(STATED EXERCISE)
Copy out the lines exactly, from the first line through the line containing "worthless [440, 614]".

--- START PROVIDED RECORDS ---

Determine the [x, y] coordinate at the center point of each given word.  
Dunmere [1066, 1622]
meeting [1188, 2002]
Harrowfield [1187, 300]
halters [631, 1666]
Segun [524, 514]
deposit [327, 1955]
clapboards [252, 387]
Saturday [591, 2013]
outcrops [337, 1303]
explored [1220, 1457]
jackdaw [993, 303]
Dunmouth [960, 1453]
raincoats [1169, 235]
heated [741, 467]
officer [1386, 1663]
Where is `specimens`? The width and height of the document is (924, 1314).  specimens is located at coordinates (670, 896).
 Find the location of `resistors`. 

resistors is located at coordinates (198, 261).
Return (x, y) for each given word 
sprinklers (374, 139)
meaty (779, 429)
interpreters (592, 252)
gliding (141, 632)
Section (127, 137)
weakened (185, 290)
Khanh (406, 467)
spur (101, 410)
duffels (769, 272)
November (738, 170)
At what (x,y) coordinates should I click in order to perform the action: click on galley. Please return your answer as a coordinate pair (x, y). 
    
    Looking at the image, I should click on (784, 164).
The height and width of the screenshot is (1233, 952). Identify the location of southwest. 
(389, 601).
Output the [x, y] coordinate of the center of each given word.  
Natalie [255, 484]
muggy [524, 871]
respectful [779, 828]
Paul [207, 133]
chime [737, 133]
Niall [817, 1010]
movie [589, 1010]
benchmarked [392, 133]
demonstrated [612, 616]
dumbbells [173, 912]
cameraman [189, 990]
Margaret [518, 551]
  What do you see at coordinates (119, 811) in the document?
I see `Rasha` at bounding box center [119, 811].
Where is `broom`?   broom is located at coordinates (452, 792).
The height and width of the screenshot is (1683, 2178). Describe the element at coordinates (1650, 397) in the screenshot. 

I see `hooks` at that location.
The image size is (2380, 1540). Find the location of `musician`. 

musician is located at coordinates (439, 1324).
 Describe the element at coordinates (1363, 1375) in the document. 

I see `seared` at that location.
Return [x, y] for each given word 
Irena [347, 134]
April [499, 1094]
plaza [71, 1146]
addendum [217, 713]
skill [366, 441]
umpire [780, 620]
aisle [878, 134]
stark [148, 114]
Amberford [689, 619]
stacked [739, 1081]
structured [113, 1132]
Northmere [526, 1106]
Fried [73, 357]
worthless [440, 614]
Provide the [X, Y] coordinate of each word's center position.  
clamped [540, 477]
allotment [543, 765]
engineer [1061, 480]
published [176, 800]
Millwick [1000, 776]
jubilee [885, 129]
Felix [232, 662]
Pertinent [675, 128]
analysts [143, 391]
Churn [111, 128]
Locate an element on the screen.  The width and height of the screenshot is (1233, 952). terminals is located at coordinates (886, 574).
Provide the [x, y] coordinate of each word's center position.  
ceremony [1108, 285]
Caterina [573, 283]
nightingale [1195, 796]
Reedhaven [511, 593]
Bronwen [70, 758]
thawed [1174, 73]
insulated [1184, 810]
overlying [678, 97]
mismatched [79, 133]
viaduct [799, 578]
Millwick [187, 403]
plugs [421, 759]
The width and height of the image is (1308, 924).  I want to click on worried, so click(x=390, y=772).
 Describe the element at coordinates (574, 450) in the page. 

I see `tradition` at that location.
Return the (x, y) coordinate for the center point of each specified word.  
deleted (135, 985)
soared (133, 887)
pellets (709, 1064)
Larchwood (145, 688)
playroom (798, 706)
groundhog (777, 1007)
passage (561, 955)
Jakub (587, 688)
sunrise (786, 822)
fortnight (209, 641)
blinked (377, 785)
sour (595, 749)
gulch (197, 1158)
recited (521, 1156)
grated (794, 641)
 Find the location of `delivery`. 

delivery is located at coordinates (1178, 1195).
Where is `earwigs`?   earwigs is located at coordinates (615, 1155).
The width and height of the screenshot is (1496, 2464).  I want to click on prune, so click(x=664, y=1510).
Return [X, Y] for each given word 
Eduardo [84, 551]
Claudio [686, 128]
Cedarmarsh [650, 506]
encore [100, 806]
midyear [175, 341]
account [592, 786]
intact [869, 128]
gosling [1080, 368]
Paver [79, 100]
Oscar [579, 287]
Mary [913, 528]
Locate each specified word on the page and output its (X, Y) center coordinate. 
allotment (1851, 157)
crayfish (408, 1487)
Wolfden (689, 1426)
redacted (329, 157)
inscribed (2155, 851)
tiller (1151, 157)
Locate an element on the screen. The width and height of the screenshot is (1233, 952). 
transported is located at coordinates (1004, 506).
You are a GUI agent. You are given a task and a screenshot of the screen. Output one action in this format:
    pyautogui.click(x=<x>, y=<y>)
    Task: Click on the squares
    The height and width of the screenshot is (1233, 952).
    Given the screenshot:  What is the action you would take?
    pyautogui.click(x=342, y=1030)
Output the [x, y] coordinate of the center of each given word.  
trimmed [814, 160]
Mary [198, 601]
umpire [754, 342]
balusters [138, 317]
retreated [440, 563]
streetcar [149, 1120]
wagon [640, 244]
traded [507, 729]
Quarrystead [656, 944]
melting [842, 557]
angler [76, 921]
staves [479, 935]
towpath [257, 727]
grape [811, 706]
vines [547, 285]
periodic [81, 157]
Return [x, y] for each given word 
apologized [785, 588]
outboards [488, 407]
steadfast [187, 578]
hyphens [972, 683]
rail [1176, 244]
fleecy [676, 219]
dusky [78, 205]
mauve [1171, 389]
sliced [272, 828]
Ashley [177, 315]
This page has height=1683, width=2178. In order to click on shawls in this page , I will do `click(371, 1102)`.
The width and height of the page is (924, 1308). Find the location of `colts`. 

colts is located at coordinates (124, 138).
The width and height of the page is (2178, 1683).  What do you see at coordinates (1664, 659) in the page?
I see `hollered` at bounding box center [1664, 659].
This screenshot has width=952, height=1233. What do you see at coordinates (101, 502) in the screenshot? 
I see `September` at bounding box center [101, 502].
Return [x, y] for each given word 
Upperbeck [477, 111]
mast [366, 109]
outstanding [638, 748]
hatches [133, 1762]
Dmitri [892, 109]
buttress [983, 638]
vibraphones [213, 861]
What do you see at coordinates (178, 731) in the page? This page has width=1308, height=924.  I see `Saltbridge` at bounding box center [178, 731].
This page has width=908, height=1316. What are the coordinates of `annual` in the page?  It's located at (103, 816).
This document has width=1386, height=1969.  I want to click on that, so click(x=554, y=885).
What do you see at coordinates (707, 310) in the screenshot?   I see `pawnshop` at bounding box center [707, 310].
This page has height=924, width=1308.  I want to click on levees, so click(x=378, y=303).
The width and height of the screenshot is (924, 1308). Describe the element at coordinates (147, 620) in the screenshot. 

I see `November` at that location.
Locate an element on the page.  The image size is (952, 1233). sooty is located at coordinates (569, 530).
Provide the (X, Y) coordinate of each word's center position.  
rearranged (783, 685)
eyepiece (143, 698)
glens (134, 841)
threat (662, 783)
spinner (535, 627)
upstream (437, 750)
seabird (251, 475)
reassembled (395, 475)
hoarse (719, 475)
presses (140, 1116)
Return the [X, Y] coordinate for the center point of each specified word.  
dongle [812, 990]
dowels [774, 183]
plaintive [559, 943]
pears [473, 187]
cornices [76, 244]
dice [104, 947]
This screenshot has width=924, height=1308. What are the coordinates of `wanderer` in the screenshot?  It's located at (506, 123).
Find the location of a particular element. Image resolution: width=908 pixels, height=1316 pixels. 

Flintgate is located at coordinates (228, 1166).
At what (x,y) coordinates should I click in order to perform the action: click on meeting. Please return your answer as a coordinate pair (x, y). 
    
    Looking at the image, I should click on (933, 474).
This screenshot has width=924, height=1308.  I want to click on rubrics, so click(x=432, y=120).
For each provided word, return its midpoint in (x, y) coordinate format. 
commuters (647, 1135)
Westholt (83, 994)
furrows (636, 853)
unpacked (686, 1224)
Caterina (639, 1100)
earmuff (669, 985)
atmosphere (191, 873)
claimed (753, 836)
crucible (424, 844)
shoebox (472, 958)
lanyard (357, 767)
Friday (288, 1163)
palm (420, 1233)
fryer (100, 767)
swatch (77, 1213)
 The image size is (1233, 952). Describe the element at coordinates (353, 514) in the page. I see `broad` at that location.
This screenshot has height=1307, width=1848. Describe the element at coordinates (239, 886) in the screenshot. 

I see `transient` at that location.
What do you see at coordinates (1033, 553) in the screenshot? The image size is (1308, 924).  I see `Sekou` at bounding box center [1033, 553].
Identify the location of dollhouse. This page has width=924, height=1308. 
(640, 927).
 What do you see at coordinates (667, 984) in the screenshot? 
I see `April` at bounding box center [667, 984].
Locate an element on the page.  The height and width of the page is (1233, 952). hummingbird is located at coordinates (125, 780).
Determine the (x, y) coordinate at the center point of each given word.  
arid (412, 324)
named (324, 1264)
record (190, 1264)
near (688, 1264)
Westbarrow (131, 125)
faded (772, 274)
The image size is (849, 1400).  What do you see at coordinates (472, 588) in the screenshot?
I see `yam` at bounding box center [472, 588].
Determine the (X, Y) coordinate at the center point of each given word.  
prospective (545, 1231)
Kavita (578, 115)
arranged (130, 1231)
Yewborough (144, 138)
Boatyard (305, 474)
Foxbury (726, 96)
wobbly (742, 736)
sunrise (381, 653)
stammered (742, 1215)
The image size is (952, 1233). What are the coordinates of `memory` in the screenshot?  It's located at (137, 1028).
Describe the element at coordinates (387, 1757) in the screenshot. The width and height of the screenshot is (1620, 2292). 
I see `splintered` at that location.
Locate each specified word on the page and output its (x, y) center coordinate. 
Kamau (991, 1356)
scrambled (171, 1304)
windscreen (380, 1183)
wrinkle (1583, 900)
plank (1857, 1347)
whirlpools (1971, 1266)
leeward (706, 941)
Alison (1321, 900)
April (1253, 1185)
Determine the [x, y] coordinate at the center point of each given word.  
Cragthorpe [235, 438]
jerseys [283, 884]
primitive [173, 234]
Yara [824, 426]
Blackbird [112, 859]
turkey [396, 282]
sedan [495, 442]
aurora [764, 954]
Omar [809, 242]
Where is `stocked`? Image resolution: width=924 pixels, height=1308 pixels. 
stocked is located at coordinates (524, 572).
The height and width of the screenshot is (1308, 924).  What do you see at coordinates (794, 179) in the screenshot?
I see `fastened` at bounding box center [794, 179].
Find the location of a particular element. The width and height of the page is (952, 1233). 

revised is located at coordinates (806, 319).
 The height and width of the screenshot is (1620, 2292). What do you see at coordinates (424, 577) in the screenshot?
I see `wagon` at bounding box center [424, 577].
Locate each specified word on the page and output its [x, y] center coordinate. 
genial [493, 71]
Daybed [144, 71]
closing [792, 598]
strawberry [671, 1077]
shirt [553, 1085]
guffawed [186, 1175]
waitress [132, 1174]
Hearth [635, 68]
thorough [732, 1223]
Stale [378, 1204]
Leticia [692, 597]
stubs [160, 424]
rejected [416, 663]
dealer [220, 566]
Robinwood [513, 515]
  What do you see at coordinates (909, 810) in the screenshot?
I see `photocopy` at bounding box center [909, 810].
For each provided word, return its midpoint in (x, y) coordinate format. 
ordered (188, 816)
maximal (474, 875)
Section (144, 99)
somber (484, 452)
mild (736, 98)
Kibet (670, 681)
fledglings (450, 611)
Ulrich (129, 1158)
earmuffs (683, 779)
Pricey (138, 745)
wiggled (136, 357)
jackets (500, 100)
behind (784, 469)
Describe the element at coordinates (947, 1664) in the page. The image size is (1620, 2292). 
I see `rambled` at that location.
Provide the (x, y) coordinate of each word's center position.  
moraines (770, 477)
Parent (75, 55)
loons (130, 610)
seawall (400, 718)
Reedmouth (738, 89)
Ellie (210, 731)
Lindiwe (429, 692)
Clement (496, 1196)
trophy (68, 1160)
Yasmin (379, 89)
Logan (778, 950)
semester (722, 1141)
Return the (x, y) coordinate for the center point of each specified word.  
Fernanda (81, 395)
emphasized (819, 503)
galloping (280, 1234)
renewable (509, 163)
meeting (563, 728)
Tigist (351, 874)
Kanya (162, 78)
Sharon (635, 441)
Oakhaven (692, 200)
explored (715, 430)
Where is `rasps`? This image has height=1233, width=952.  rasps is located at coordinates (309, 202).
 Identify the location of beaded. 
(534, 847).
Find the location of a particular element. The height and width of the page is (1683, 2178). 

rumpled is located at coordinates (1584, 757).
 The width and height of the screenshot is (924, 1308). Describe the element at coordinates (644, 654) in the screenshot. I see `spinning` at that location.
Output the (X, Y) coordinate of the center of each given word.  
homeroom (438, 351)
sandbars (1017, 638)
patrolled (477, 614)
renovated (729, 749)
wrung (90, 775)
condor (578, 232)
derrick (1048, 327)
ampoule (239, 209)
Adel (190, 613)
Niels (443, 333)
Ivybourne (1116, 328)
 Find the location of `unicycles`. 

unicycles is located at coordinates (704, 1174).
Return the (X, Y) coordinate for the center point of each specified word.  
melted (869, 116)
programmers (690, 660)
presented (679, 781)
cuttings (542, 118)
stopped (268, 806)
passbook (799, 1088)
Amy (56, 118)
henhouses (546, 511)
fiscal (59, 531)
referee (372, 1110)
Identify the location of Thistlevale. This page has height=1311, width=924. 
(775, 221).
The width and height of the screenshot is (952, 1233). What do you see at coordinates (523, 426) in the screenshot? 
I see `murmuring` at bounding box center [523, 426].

--- END PROVIDED RECORDS ---

(RESPONSE)
Determine the [x, y] coordinate at the center point of each given word.  
Dunmere [1066, 1622]
meeting [1188, 2002]
Harrowfield [1187, 300]
halters [631, 1666]
Segun [524, 514]
deposit [327, 1955]
clapboards [252, 387]
Saturday [591, 2013]
outcrops [337, 1303]
explored [1220, 1457]
jackdaw [993, 303]
Dunmouth [960, 1453]
raincoats [1169, 235]
heated [741, 467]
officer [1386, 1663]
Where is `specimens`? The width and height of the document is (924, 1314).  specimens is located at coordinates (670, 896).
 Find the location of `resistors`. 

resistors is located at coordinates (198, 261).
Return (x, y) for each given word 
sprinklers (374, 139)
meaty (779, 429)
interpreters (592, 252)
gliding (141, 632)
Section (127, 137)
weakened (185, 290)
Khanh (406, 467)
spur (101, 410)
duffels (769, 272)
November (738, 170)
At what (x,y) coordinates should I click in order to perform the action: click on galley. Please return your answer as a coordinate pair (x, y). 
    
    Looking at the image, I should click on (784, 164).
The height and width of the screenshot is (1233, 952). Identify the location of southwest. 
(389, 601).
Output the [x, y] coordinate of the center of each given word.  
Natalie [255, 484]
muggy [524, 871]
respectful [779, 828]
Paul [207, 133]
chime [737, 133]
Niall [817, 1010]
movie [589, 1010]
benchmarked [392, 133]
demonstrated [612, 616]
dumbbells [173, 912]
cameraman [189, 990]
Margaret [518, 551]
  What do you see at coordinates (119, 811) in the document?
I see `Rasha` at bounding box center [119, 811].
Where is `broom`?   broom is located at coordinates (452, 792).
The height and width of the screenshot is (1683, 2178). Describe the element at coordinates (1650, 397) in the screenshot. 

I see `hooks` at that location.
The image size is (2380, 1540). Find the location of `musician`. 

musician is located at coordinates (439, 1324).
 Describe the element at coordinates (1363, 1375) in the document. 

I see `seared` at that location.
Return [x, y] for each given word 
Irena [347, 134]
April [499, 1094]
plaza [71, 1146]
addendum [217, 713]
skill [366, 441]
umpire [780, 620]
aisle [878, 134]
stark [148, 114]
Amberford [689, 619]
stacked [739, 1081]
structured [113, 1132]
Northmere [526, 1106]
Fried [73, 357]
worthless [440, 614]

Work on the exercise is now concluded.